- [SUPPLIED ENTRIES]
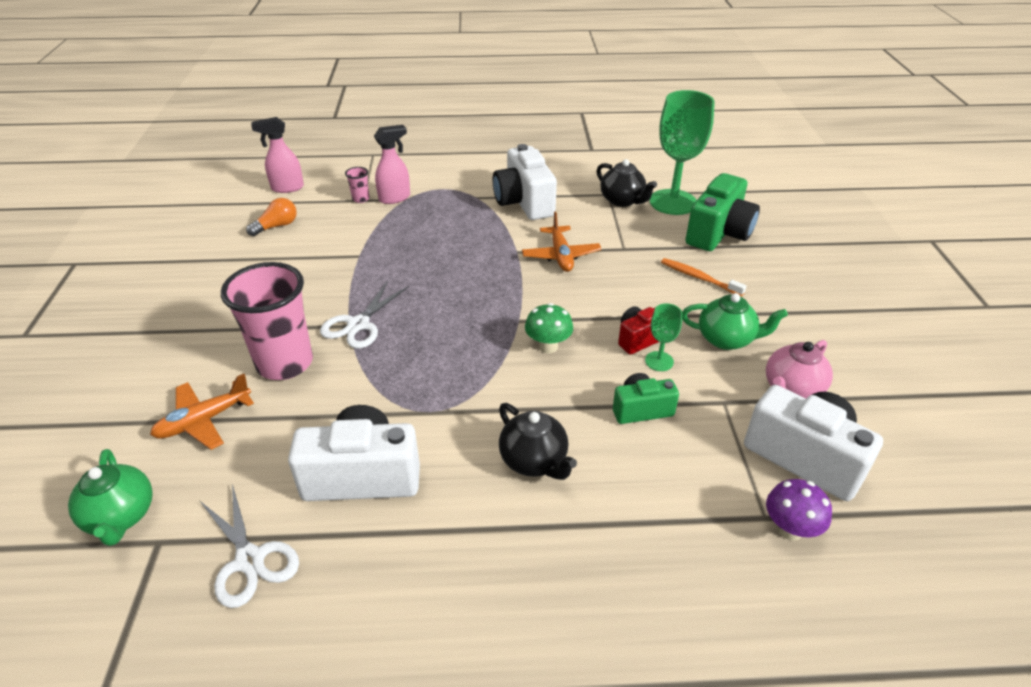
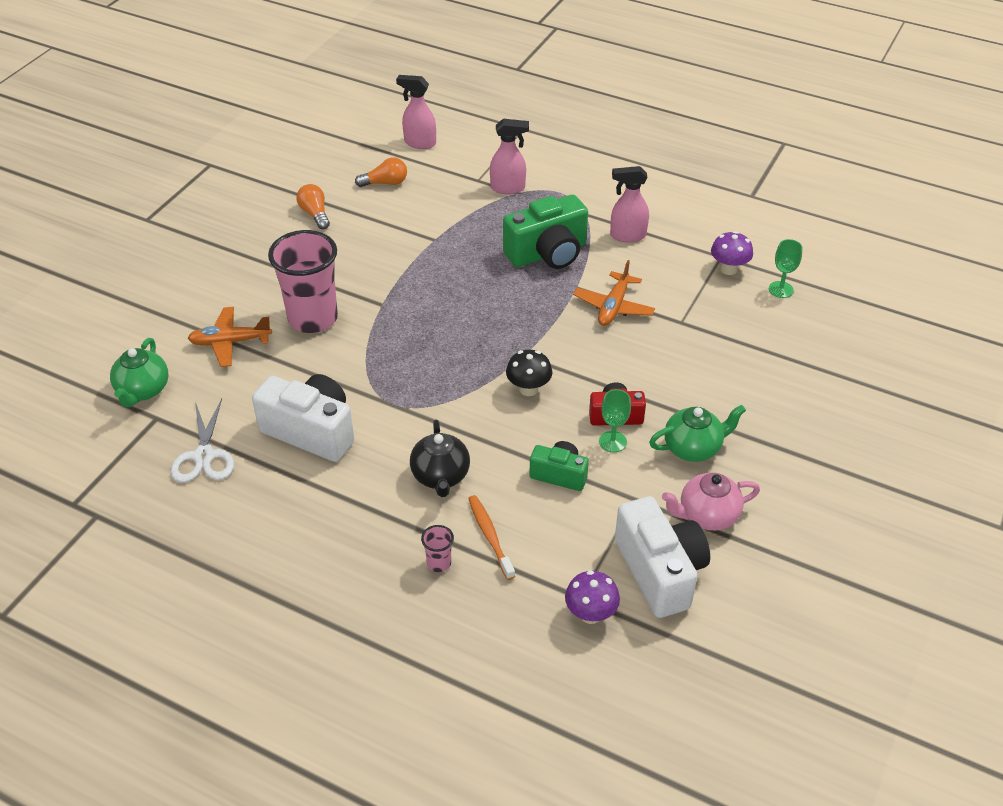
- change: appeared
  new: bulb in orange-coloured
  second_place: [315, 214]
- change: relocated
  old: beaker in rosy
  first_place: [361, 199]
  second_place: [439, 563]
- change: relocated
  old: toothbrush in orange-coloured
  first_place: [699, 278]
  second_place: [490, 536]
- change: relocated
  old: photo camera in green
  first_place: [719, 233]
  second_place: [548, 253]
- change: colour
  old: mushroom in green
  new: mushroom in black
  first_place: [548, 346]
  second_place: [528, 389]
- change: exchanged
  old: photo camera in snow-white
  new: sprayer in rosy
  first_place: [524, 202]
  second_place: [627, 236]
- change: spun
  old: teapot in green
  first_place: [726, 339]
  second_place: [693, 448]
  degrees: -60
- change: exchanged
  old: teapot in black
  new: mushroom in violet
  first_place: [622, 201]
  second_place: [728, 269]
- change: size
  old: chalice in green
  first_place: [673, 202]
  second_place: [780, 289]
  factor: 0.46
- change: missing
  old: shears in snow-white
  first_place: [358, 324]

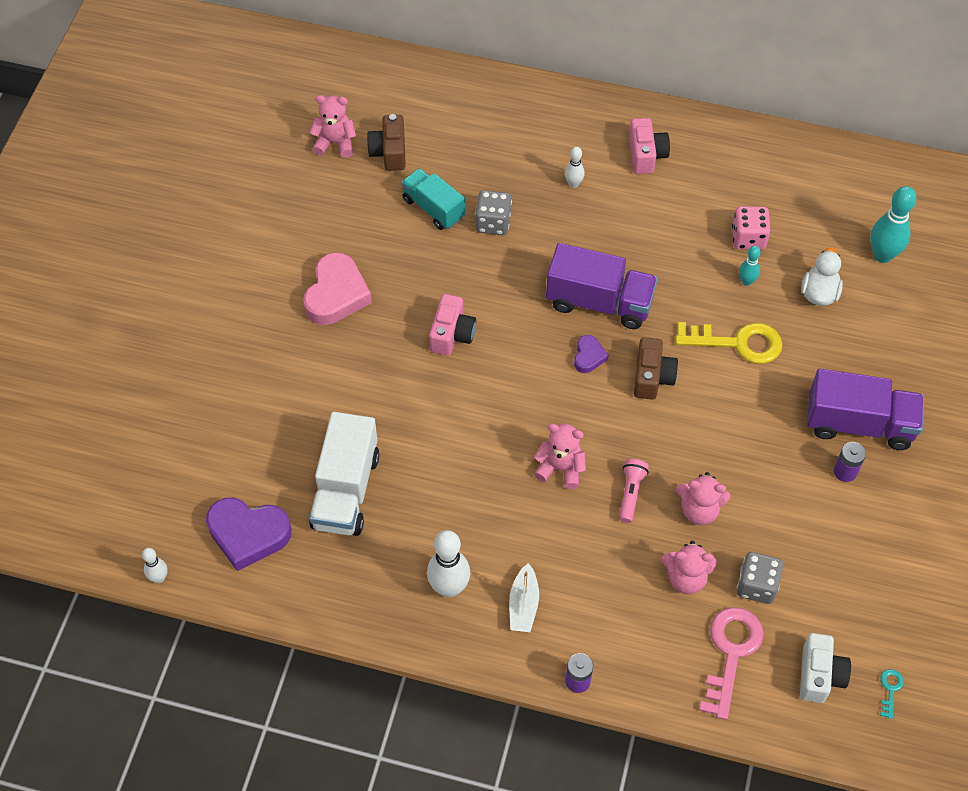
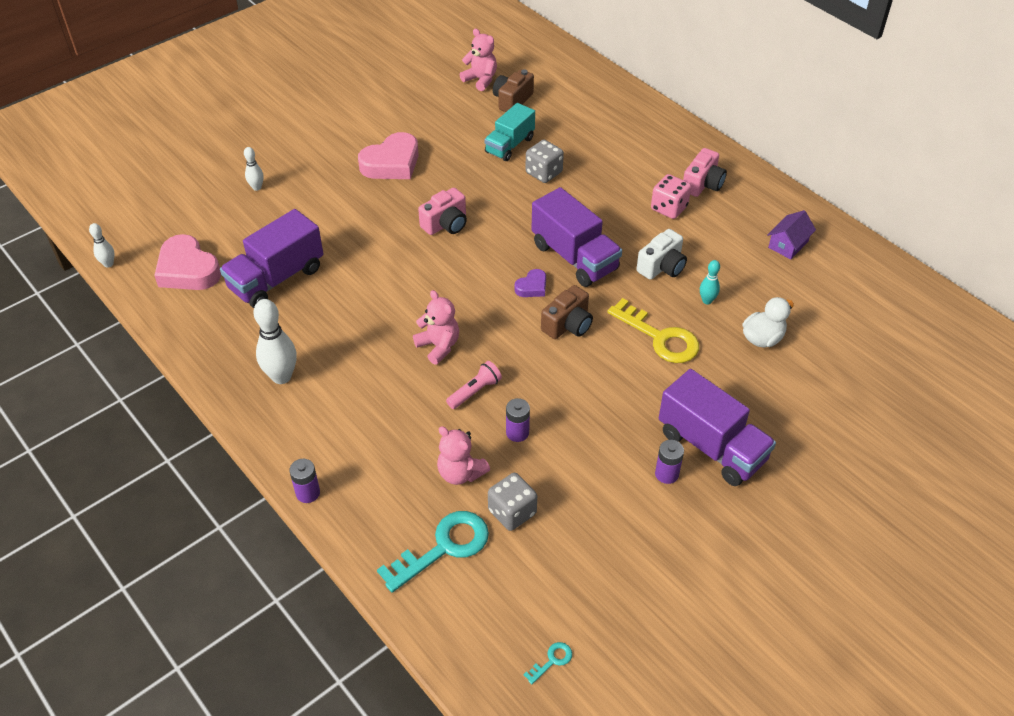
- change: colour
  old: heart shape in violet
  new: heart shape in rosy
  first_place: [248, 534]
  second_place: [188, 270]
- change: colour
  old: toy truck in snow-white
  new: toy truck in violet
  first_place: [346, 490]
  second_place: [276, 278]
- change: relocated
  old: tenpin in snow-white
  first_place: [573, 184]
  second_place: [257, 187]
- change: colour
  old: key in rosy
  new: key in turquoise
  first_place: [731, 653]
  second_place: [443, 548]
- change: spun
  old: toy truck in turquoise
  first_place: [433, 208]
  second_place: [509, 145]
  degrees: -135
- change: exchanged
  old: stuffed bear in rosy
  new: battery in violet
  first_place: [699, 510]
  second_place: [517, 432]
- change: relocated
  old: photo camera in snow-white
  first_place: [819, 675]
  second_place: [662, 267]
- change: relocated
  old: die in rosy
  first_place: [748, 238]
  second_place: [669, 208]
- change: appeared
  new: toy house in violet
  second_place: [788, 244]
- change: missing
  old: sailboat in snow-white
  first_place: [523, 605]
- change: missing
  old: tenpin in turquoise
  first_place: [882, 255]

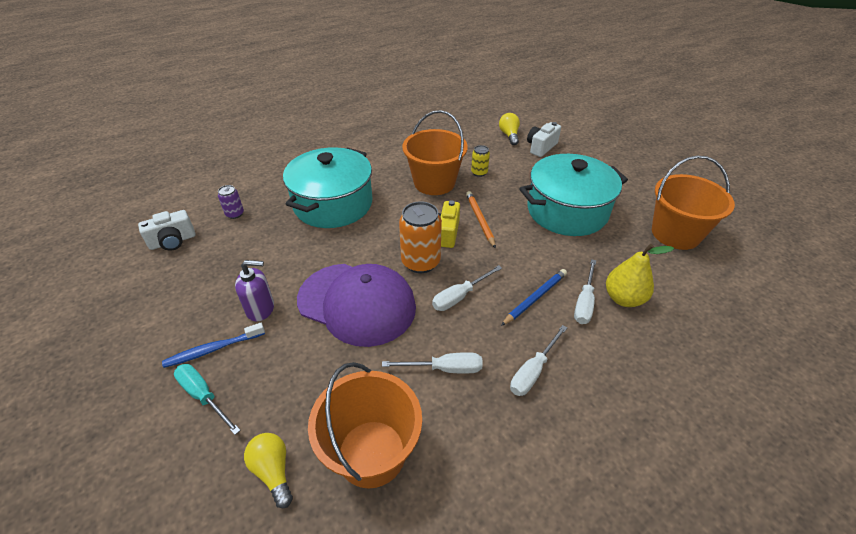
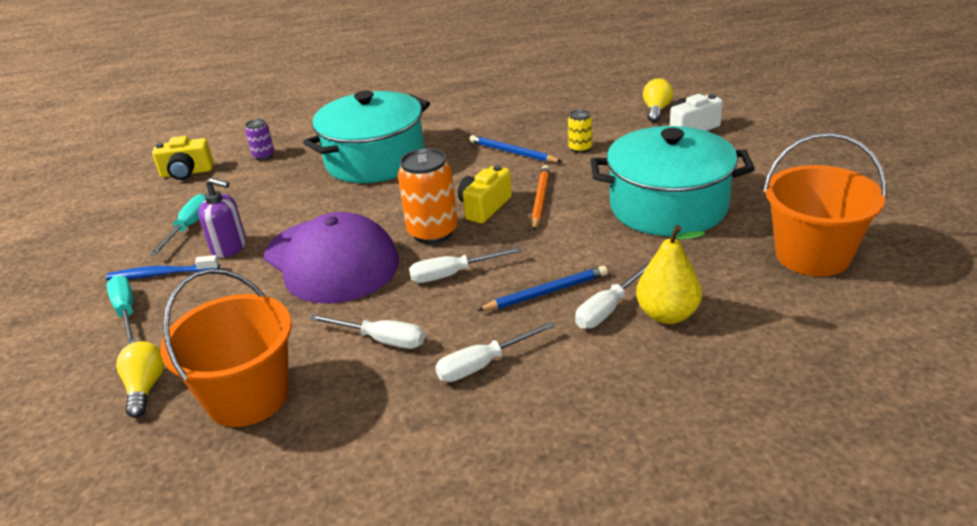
- change: appeared
  new: hand screwdriver in turquoise
  second_place: [189, 227]
- change: colour
  old: photo camera in snow-white
  new: photo camera in yellow
  first_place: [173, 241]
  second_place: [187, 173]
- change: exchanged
  old: sand bucket in orange-coloured
  new: wooden pencil in cobalt
  first_place: [434, 182]
  second_place: [512, 152]

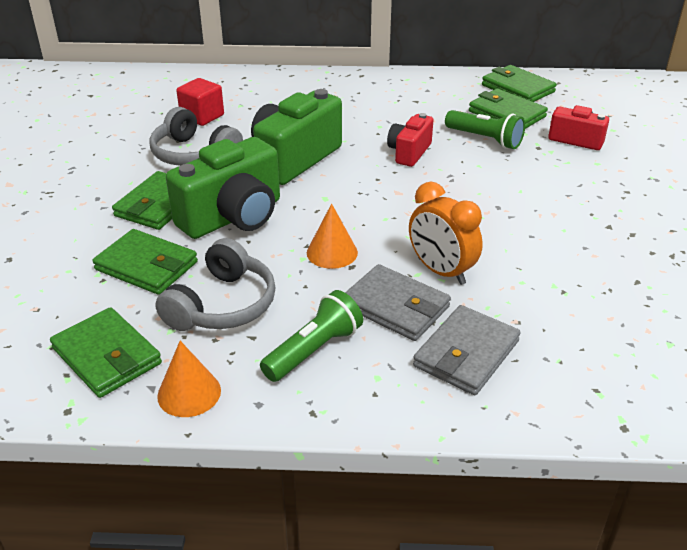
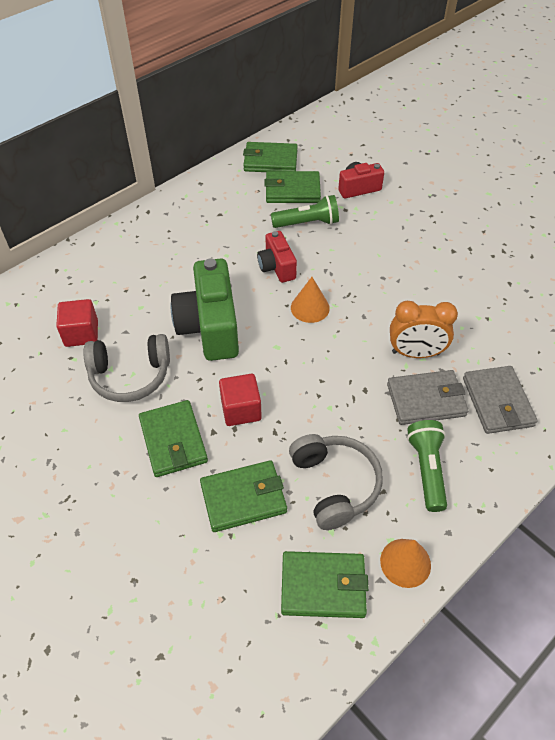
- change: exchanged
  old: photo camera in green
  new: solid cube in crimson
  first_place: [233, 217]
  second_place: [241, 409]
- change: relocated
  old: solid cone in orange-coloured
  first_place: [332, 252]
  second_place: [310, 307]

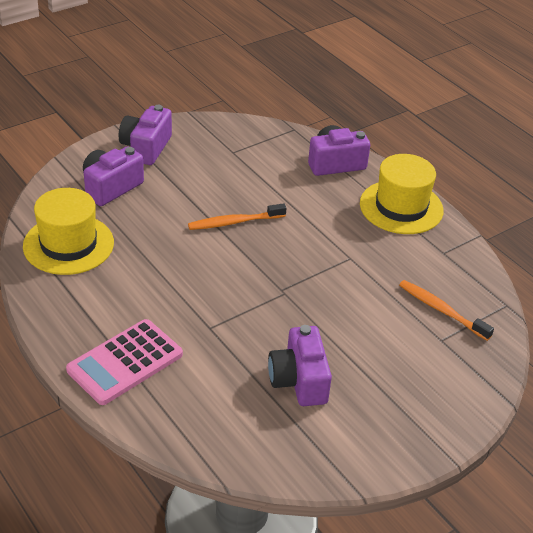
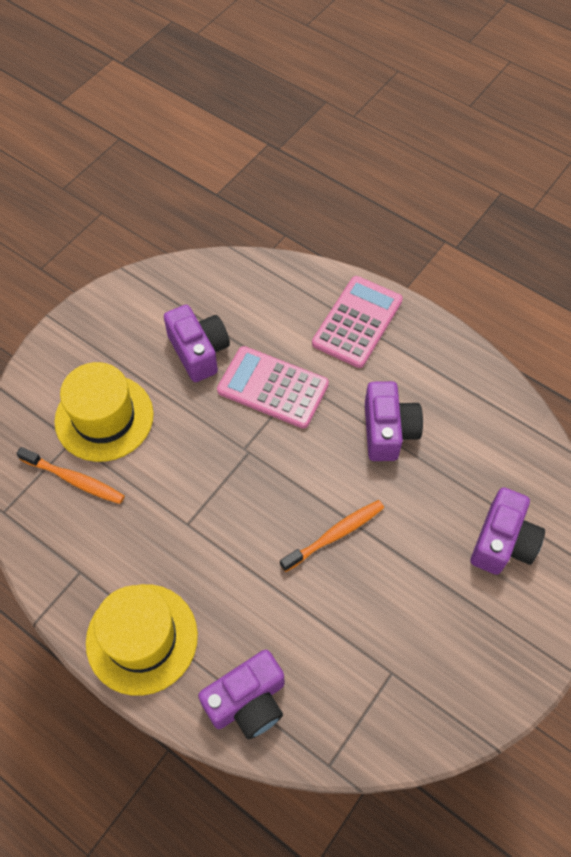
- change: relocated
  old: hat in yellow
  first_place: [68, 244]
  second_place: [104, 417]
- change: appeared
  new: pocket calculator in rosy
  second_place: [273, 387]
- change: relocated
  old: photo camera in violet
  first_place: [146, 148]
  second_place: [388, 431]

- [DESCRIPTION OF THE TASK] Copy out the material word for word, without any images.

- [ANSWER]
- change: appeared
  new: bulb in orange-coloured
  second_place: [315, 214]
- change: relocated
  old: beaker in rosy
  first_place: [361, 199]
  second_place: [439, 563]
- change: relocated
  old: toothbrush in orange-coloured
  first_place: [699, 278]
  second_place: [490, 536]
- change: relocated
  old: photo camera in green
  first_place: [719, 233]
  second_place: [548, 253]
- change: colour
  old: mushroom in green
  new: mushroom in black
  first_place: [548, 346]
  second_place: [528, 389]
- change: exchanged
  old: photo camera in snow-white
  new: sprayer in rosy
  first_place: [524, 202]
  second_place: [627, 236]
- change: spun
  old: teapot in green
  first_place: [726, 339]
  second_place: [693, 448]
  degrees: -60
- change: exchanged
  old: teapot in black
  new: mushroom in violet
  first_place: [622, 201]
  second_place: [728, 269]
- change: size
  old: chalice in green
  first_place: [673, 202]
  second_place: [780, 289]
  factor: 0.46
- change: missing
  old: shears in snow-white
  first_place: [358, 324]

- change: colour
  old: heart shape in violet
  new: heart shape in rosy
  first_place: [248, 534]
  second_place: [188, 270]
- change: colour
  old: toy truck in snow-white
  new: toy truck in violet
  first_place: [346, 490]
  second_place: [276, 278]
- change: relocated
  old: tenpin in snow-white
  first_place: [573, 184]
  second_place: [257, 187]
- change: colour
  old: key in rosy
  new: key in turquoise
  first_place: [731, 653]
  second_place: [443, 548]
- change: spun
  old: toy truck in turquoise
  first_place: [433, 208]
  second_place: [509, 145]
  degrees: -135
- change: exchanged
  old: stuffed bear in rosy
  new: battery in violet
  first_place: [699, 510]
  second_place: [517, 432]
- change: relocated
  old: photo camera in snow-white
  first_place: [819, 675]
  second_place: [662, 267]
- change: relocated
  old: die in rosy
  first_place: [748, 238]
  second_place: [669, 208]
- change: appeared
  new: toy house in violet
  second_place: [788, 244]
- change: missing
  old: sailboat in snow-white
  first_place: [523, 605]
- change: missing
  old: tenpin in turquoise
  first_place: [882, 255]

- change: appeared
  new: hand screwdriver in turquoise
  second_place: [189, 227]
- change: colour
  old: photo camera in snow-white
  new: photo camera in yellow
  first_place: [173, 241]
  second_place: [187, 173]
- change: exchanged
  old: sand bucket in orange-coloured
  new: wooden pencil in cobalt
  first_place: [434, 182]
  second_place: [512, 152]

- change: exchanged
  old: photo camera in green
  new: solid cube in crimson
  first_place: [233, 217]
  second_place: [241, 409]
- change: relocated
  old: solid cone in orange-coloured
  first_place: [332, 252]
  second_place: [310, 307]

- change: relocated
  old: hat in yellow
  first_place: [68, 244]
  second_place: [104, 417]
- change: appeared
  new: pocket calculator in rosy
  second_place: [273, 387]
- change: relocated
  old: photo camera in violet
  first_place: [146, 148]
  second_place: [388, 431]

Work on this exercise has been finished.